'''

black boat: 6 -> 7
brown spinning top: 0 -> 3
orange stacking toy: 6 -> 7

'''
'''

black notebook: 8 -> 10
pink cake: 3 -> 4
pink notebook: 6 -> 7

'''
'''

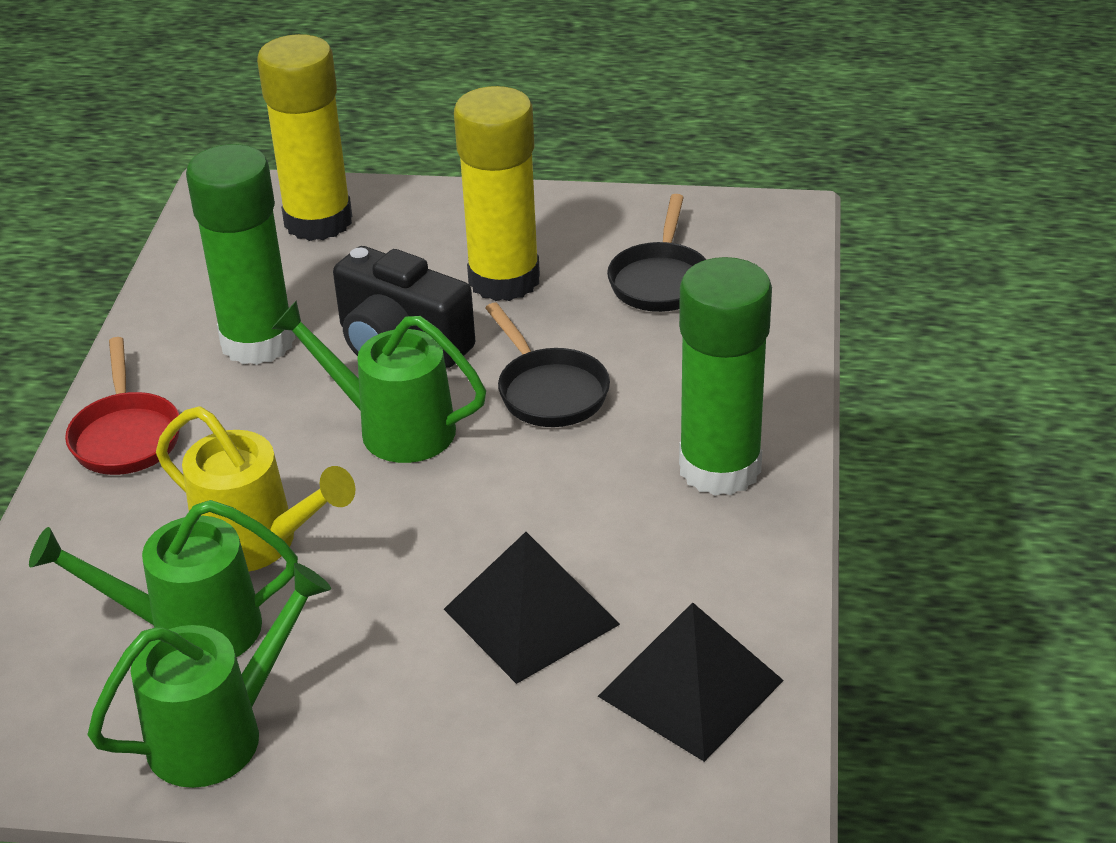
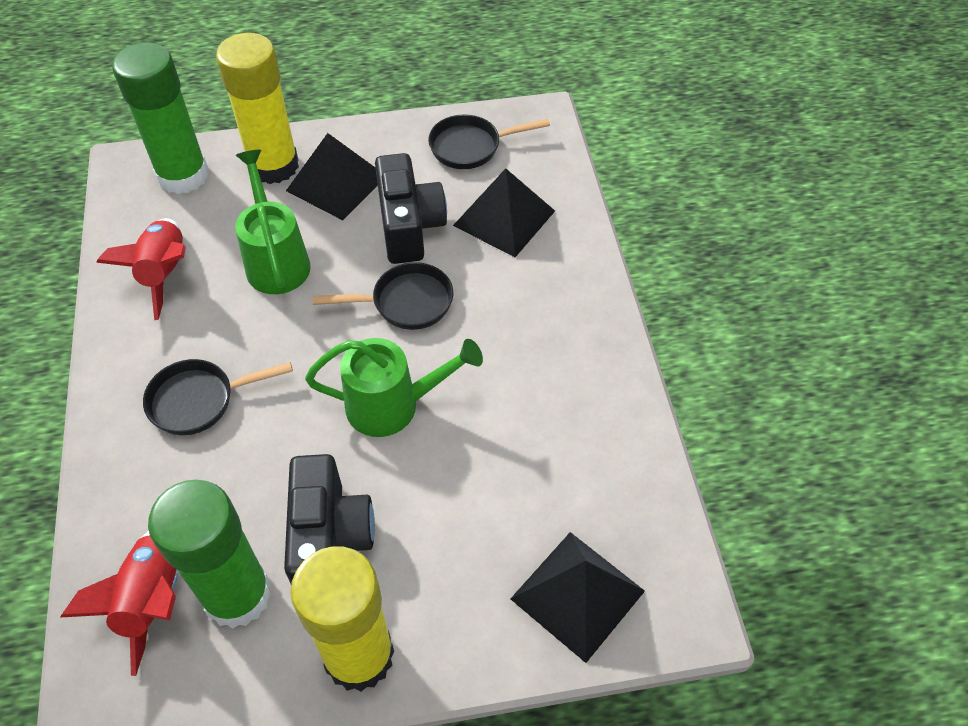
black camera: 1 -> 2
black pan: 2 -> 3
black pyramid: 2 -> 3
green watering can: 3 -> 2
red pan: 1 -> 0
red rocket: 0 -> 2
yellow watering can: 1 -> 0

'''

Find every line in the records that contains the word "watering"; copy those lines.

(Answer space)
green watering can: 3 -> 2
yellow watering can: 1 -> 0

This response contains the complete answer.